■ WHAT YOU NEED TO DO ■
Copy out the entries that follow exactly, leaving every picture behind.

■ DATA EXCERPTS ■
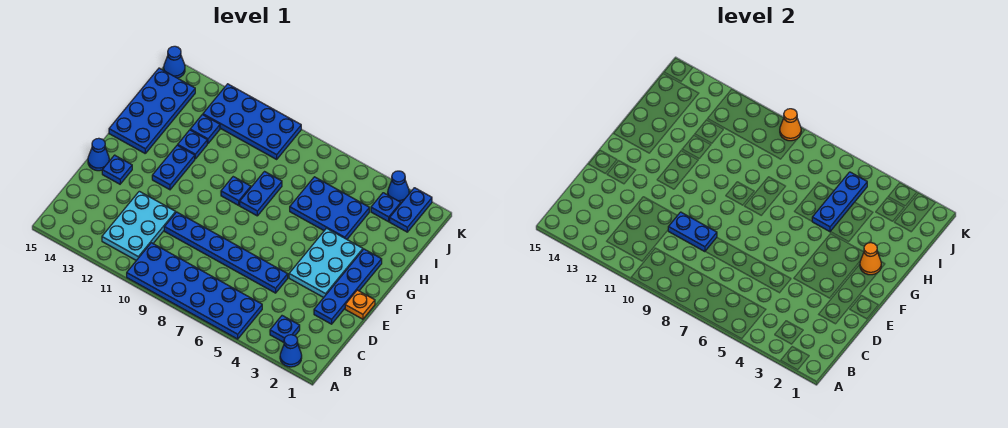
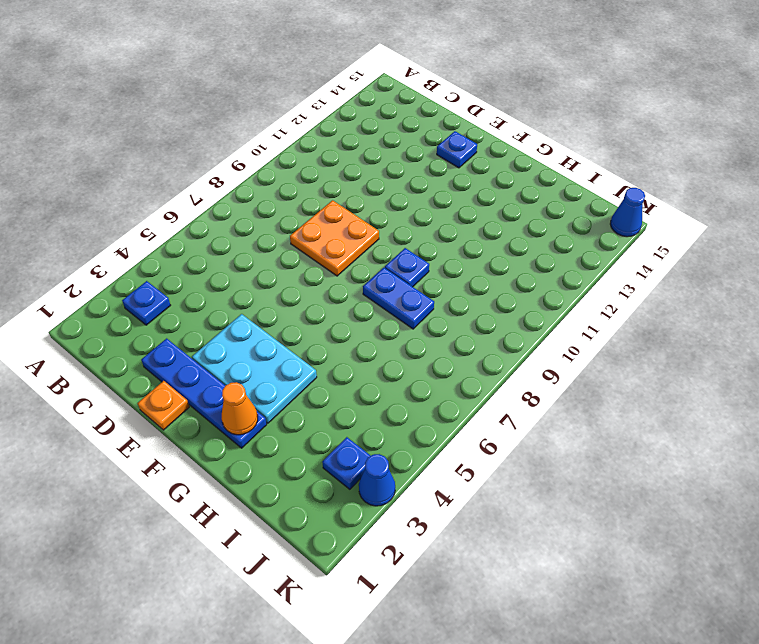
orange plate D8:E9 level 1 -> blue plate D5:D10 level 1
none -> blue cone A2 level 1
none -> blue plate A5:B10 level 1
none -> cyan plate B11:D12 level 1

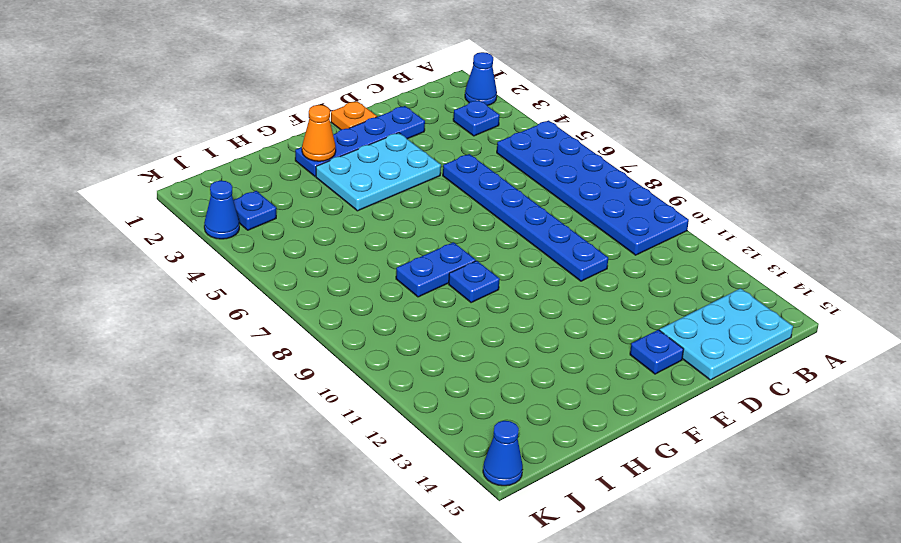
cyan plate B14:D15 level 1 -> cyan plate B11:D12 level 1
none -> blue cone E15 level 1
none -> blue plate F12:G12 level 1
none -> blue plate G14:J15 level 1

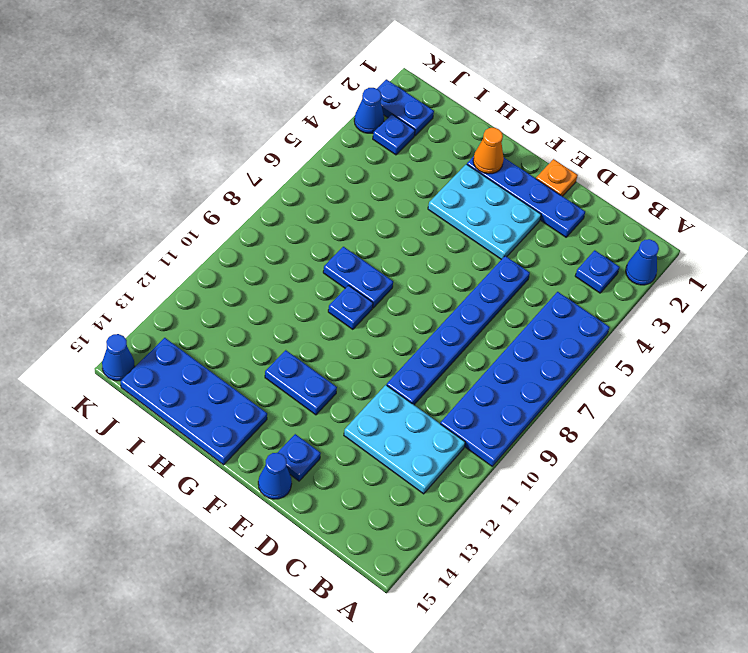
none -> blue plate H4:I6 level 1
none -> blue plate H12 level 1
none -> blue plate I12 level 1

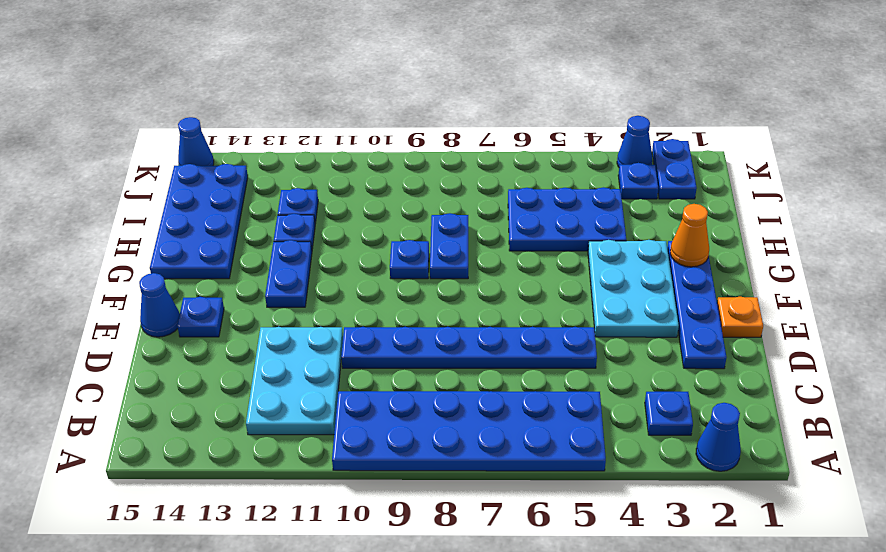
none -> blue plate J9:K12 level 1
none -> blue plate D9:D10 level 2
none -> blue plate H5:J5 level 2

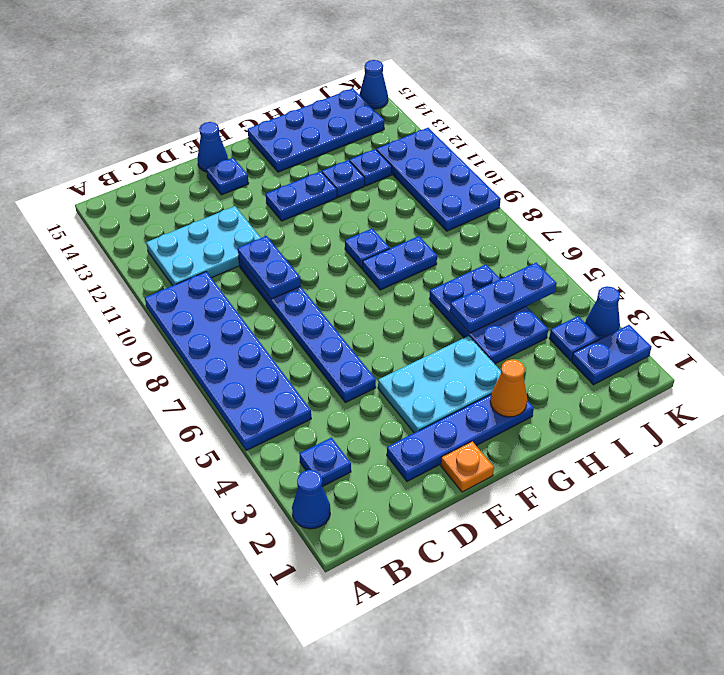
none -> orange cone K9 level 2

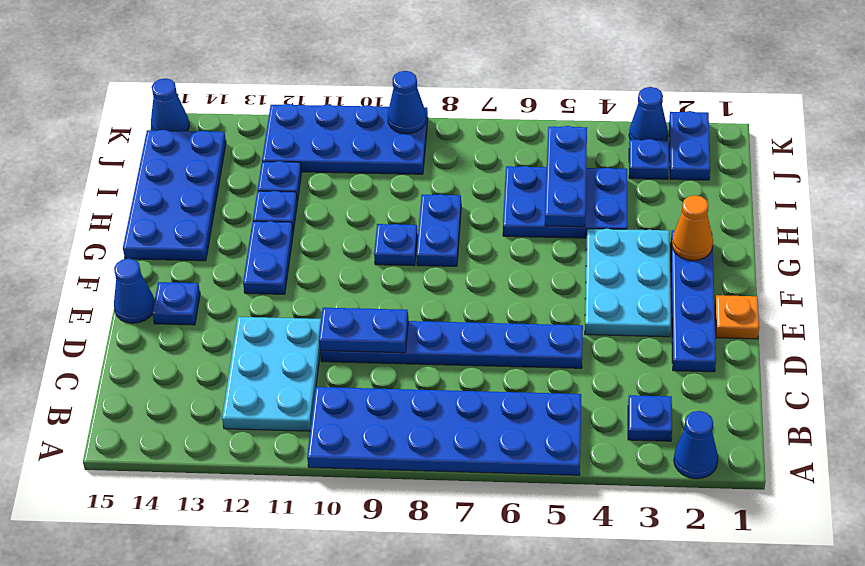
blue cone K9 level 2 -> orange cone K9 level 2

■ RESPONSE TO THIS TASK ■
orange plate D8:E9 level 1 -> blue plate D5:D10 level 1
none -> blue cone A2 level 1
none -> blue plate A5:B10 level 1
none -> cyan plate B11:D12 level 1

cyan plate B14:D15 level 1 -> cyan plate B11:D12 level 1
none -> blue cone E15 level 1
none -> blue plate F12:G12 level 1
none -> blue plate G14:J15 level 1

none -> blue plate H4:I6 level 1
none -> blue plate H12 level 1
none -> blue plate I12 level 1

none -> blue plate J9:K12 level 1
none -> blue plate D9:D10 level 2
none -> blue plate H5:J5 level 2

none -> orange cone K9 level 2

blue cone K9 level 2 -> orange cone K9 level 2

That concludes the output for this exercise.